Task description:
Exactly the lines from the one that contains "Find all instances" to the one that contains "Target: **carcinoma**. Return masks as SVG.", both lines included, should be copied, and no others.

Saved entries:

# # # #

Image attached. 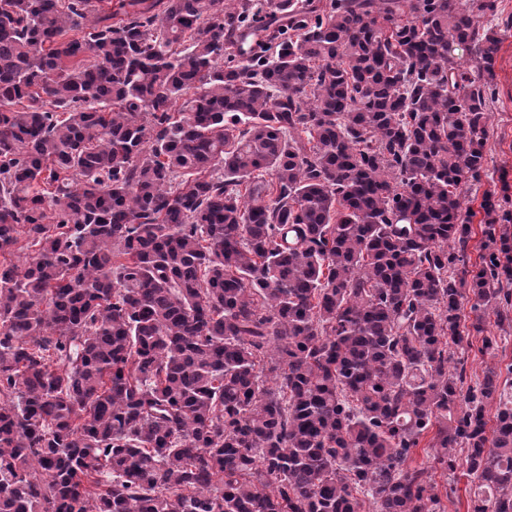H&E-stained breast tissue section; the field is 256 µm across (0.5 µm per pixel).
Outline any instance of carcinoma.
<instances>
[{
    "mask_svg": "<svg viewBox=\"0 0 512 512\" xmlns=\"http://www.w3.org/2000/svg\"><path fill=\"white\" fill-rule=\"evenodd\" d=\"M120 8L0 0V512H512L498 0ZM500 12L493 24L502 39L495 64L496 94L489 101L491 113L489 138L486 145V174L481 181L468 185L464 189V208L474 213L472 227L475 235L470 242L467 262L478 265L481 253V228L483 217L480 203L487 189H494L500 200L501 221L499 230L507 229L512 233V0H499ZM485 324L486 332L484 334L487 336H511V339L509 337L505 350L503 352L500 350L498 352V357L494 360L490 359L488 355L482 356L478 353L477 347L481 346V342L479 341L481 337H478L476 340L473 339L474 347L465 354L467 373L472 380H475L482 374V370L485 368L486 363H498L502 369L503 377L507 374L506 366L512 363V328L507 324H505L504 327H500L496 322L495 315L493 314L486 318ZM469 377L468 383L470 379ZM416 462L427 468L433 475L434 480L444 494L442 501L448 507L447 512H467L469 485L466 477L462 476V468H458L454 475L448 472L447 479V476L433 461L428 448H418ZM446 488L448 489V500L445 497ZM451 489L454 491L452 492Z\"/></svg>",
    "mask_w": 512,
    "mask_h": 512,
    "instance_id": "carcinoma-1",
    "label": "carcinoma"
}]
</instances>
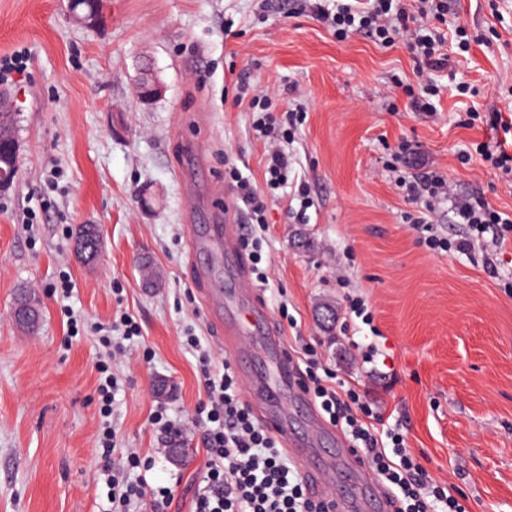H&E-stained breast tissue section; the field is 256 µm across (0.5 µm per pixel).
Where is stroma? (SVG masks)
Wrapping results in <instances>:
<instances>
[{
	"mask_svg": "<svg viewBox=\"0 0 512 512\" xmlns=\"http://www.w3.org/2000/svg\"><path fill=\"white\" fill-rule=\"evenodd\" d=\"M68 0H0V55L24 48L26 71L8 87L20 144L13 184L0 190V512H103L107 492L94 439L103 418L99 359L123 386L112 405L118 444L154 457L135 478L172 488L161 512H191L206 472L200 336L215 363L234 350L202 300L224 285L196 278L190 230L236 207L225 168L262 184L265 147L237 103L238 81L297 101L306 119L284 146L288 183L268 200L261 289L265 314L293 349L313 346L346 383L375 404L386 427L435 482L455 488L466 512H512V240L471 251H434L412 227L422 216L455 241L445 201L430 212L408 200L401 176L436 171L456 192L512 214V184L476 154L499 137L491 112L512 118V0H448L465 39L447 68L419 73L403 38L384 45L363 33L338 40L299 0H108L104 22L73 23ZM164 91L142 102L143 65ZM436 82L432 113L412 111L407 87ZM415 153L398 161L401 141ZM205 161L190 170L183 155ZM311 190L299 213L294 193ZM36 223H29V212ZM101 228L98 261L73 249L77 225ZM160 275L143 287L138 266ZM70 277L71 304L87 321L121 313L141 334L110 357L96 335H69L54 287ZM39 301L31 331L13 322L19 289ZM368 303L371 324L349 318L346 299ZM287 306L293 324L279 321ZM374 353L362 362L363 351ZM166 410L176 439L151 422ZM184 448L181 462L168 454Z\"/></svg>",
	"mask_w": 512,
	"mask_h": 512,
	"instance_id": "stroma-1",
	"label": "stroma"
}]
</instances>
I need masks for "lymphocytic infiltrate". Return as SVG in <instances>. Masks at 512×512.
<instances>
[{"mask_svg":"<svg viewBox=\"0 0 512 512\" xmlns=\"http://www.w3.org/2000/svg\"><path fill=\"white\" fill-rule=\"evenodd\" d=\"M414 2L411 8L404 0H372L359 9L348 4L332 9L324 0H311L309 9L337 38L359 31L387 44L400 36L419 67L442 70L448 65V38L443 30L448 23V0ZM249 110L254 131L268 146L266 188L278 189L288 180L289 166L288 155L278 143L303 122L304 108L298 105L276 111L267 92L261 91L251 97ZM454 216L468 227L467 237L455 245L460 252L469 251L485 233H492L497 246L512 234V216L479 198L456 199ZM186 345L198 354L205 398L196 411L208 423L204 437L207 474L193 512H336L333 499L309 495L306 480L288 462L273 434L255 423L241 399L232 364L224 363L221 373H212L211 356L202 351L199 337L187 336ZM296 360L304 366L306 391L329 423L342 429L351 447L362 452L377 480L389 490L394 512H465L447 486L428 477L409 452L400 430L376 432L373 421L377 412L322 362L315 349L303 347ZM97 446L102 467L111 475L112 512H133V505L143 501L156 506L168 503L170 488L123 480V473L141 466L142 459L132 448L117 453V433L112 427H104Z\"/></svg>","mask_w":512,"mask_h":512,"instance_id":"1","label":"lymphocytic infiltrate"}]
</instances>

# # # #

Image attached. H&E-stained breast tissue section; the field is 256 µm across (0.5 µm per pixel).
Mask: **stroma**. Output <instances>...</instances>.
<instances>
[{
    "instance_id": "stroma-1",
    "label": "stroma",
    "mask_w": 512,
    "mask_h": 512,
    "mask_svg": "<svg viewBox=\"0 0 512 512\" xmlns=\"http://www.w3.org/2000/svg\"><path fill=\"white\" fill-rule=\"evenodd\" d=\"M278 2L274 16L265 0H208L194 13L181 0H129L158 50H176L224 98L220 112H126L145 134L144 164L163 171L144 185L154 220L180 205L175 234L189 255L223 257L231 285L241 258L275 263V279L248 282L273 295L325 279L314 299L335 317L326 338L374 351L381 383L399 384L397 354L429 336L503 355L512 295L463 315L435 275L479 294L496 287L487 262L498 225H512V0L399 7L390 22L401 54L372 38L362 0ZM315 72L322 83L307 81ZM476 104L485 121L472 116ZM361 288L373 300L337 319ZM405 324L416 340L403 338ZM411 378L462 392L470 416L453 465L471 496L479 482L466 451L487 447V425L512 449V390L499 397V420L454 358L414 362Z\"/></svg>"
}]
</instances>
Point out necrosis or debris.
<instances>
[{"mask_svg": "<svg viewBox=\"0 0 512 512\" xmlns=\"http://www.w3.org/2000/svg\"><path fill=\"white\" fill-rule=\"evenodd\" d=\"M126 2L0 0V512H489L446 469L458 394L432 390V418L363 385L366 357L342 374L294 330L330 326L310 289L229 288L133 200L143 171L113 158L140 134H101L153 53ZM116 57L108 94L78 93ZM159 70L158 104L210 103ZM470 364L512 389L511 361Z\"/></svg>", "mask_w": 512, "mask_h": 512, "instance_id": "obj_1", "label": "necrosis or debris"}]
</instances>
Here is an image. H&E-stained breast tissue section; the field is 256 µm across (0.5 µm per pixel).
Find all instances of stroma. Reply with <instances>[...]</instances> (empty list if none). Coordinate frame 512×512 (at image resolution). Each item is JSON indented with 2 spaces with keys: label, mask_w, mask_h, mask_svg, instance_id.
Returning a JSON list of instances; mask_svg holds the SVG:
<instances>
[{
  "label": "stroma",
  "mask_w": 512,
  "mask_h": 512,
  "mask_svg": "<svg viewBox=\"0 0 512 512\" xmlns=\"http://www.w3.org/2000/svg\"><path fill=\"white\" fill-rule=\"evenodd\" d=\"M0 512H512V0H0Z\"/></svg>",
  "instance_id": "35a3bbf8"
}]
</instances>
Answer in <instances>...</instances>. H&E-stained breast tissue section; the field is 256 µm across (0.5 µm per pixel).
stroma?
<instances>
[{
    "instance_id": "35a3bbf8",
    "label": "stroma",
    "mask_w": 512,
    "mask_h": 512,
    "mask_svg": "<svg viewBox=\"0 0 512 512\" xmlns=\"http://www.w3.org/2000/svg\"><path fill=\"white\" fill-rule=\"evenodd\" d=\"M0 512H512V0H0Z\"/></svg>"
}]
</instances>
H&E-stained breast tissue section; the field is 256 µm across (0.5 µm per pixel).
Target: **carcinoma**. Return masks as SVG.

# # # #

Answer:
Find all instances of stroma. Reply with <instances>[...]</instances> (empty list if none). Coordinate frame 512×512 (at image resolution). Each item is JSON indented with 2 spaces with keys: label, mask_w, mask_h, mask_svg, instance_id.
Returning a JSON list of instances; mask_svg holds the SVG:
<instances>
[{
  "label": "stroma",
  "mask_w": 512,
  "mask_h": 512,
  "mask_svg": "<svg viewBox=\"0 0 512 512\" xmlns=\"http://www.w3.org/2000/svg\"><path fill=\"white\" fill-rule=\"evenodd\" d=\"M0 512H512V0H0Z\"/></svg>",
  "instance_id": "35a3bbf8"
}]
</instances>
Answer in <instances>...</instances>. H&E-stained breast tissue section; the field is 256 µm across (0.5 µm per pixel).
stroma?
<instances>
[{
    "instance_id": "35a3bbf8",
    "label": "stroma",
    "mask_w": 512,
    "mask_h": 512,
    "mask_svg": "<svg viewBox=\"0 0 512 512\" xmlns=\"http://www.w3.org/2000/svg\"><path fill=\"white\" fill-rule=\"evenodd\" d=\"M0 512H512V0H0Z\"/></svg>"
}]
</instances>
H&E-stained breast tissue section; the field is 256 µm across (0.5 µm per pixel).
Target: **carcinoma**. Return masks as SVG.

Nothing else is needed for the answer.